-------- DATA PROVIDED --------
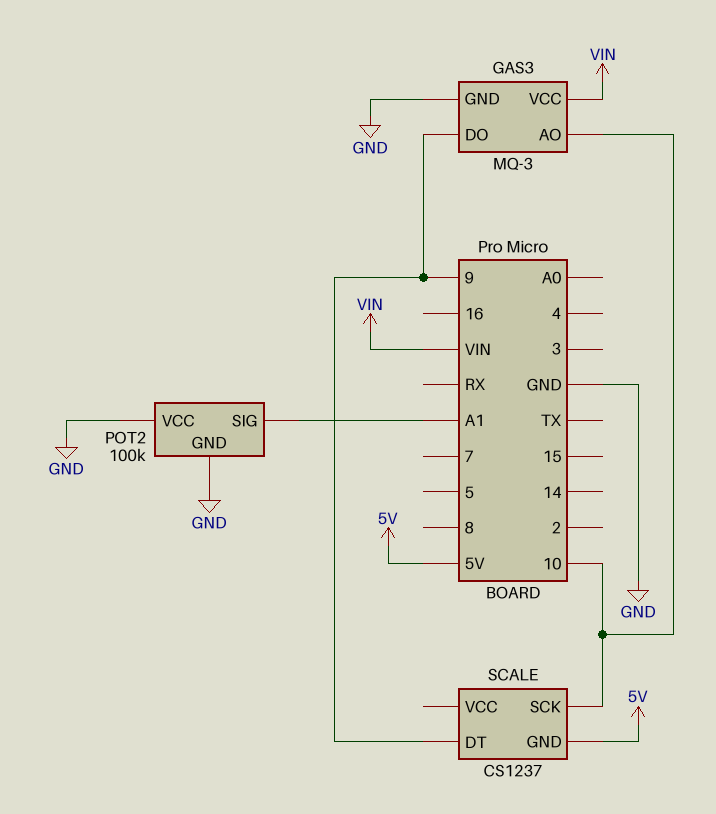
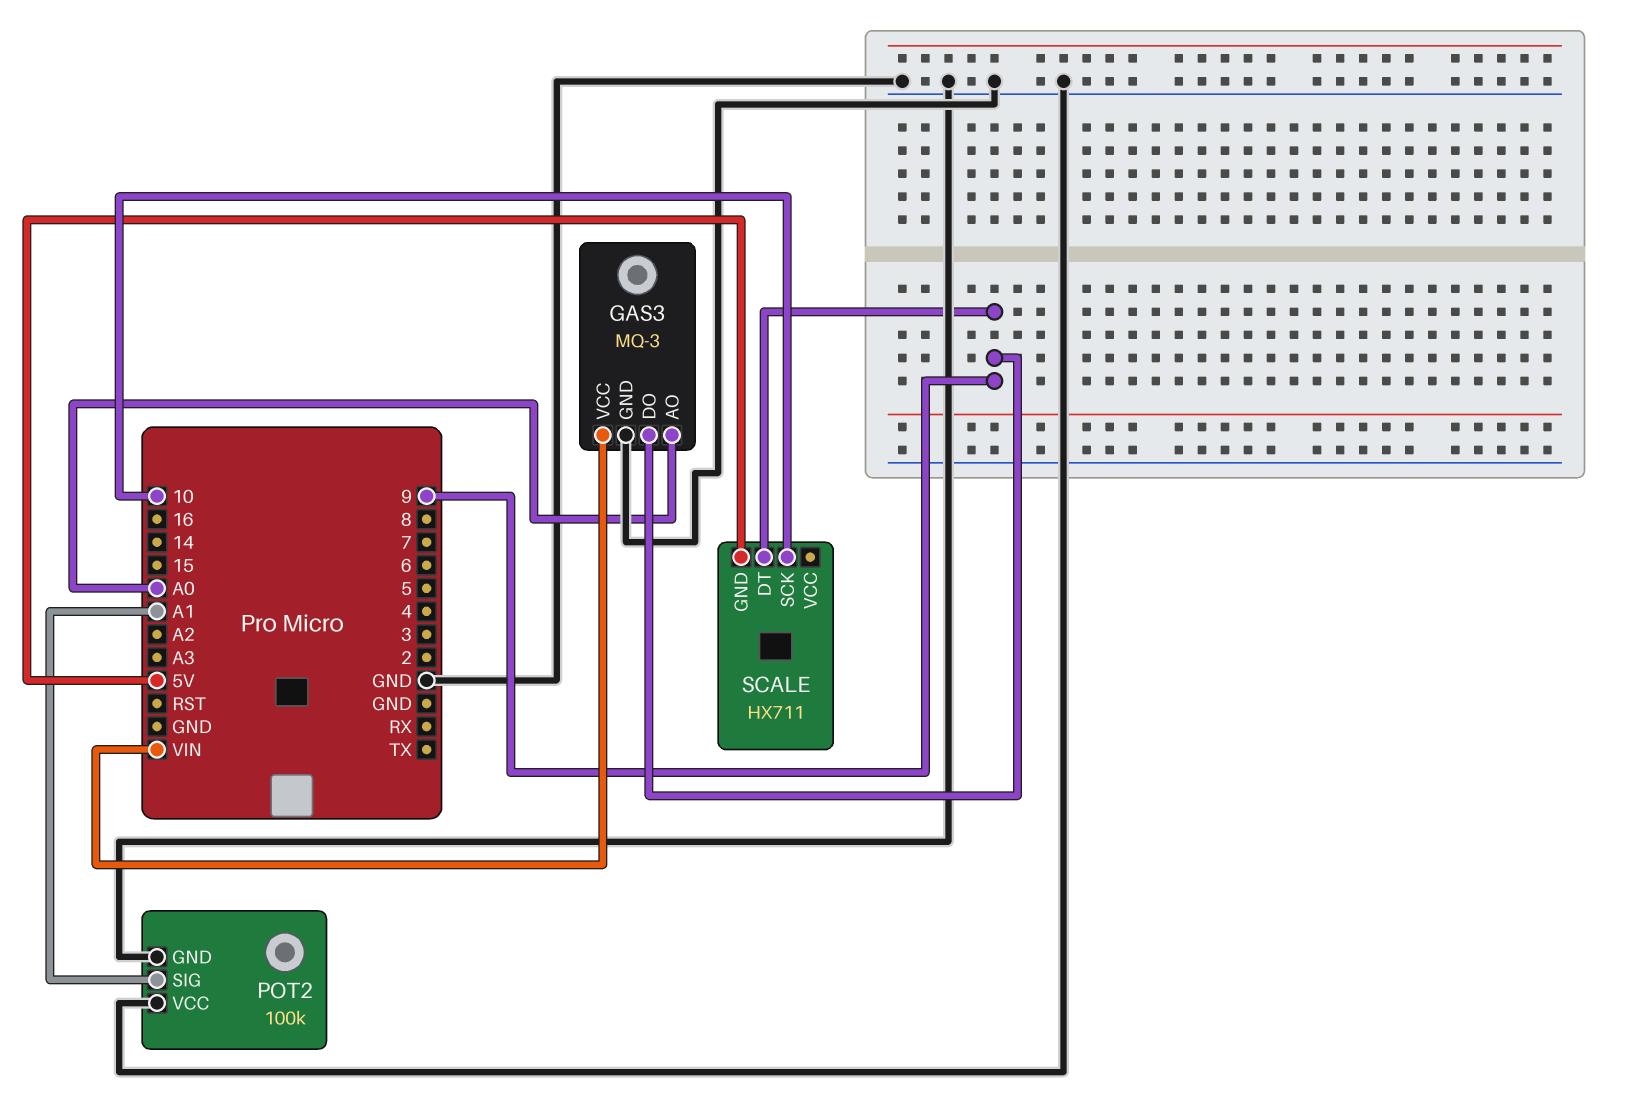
GAS3 pin AO: 10 -> A0
SCALE: CS1237 -> HX711

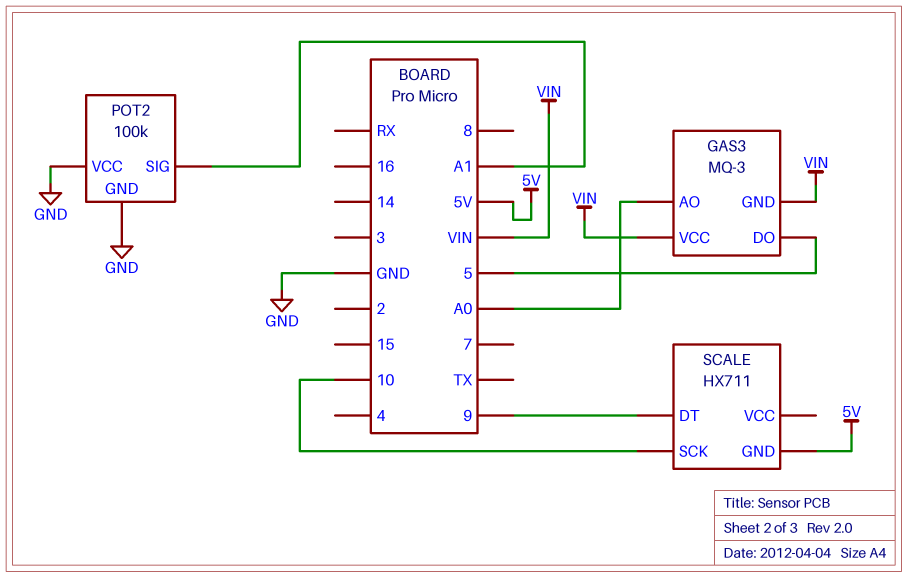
GAS3 pin DO: 9 -> 5
GAS3 pin GND: GND -> VIN

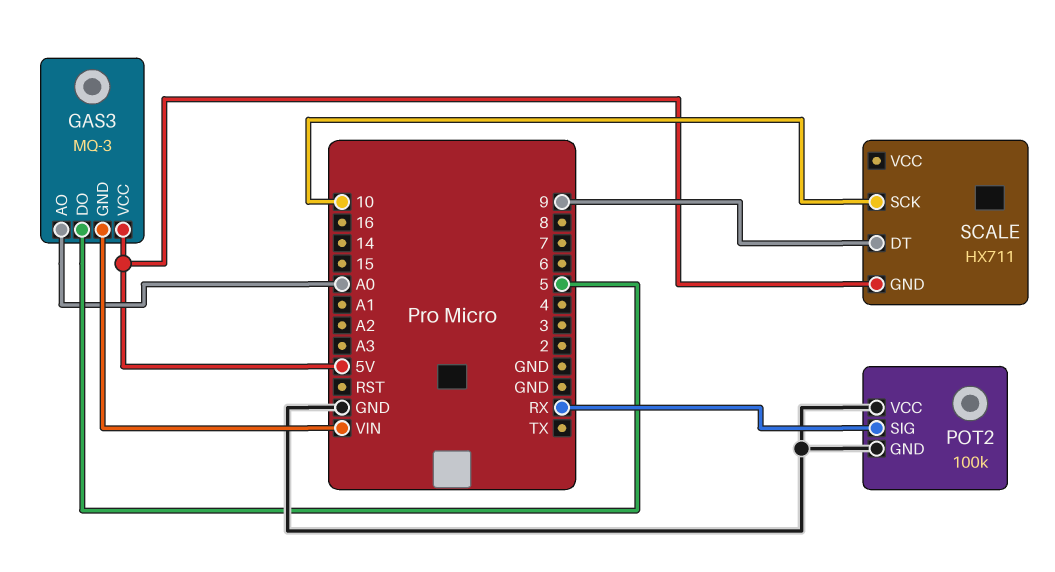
GAS3 pin VCC: VIN -> 5V
POT2 pin SIG: A1 -> RX

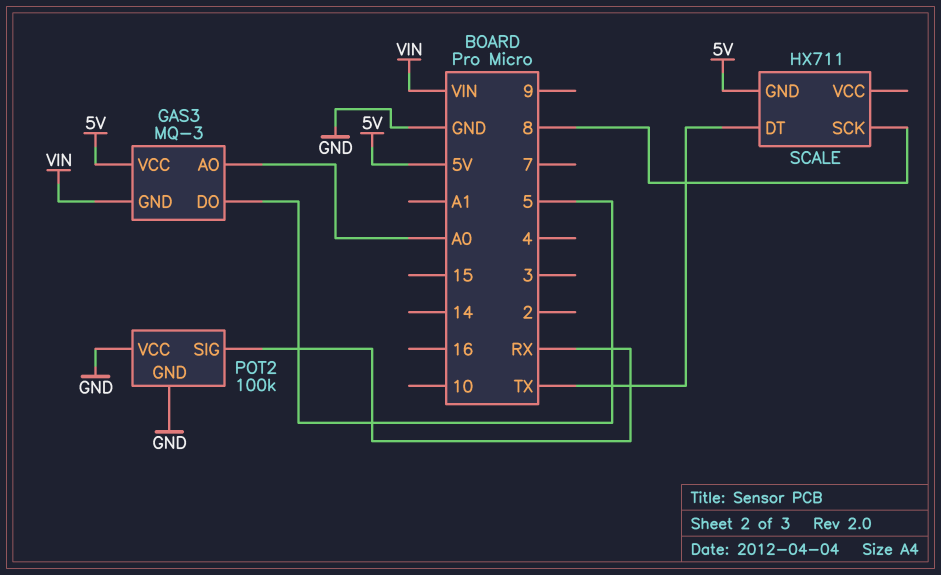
SCALE pin DT: 9 -> TX
SCALE pin SCK: 10 -> 8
--------
* **WHAT IS EXPECTED**
Copy the entries exactly. Leave out the images.

* **OUTPUT FOR THIS TASK**
GAS3 pin AO: 10 -> A0
SCALE: CS1237 -> HX711

GAS3 pin DO: 9 -> 5
GAS3 pin GND: GND -> VIN

GAS3 pin VCC: VIN -> 5V
POT2 pin SIG: A1 -> RX

SCALE pin DT: 9 -> TX
SCALE pin SCK: 10 -> 8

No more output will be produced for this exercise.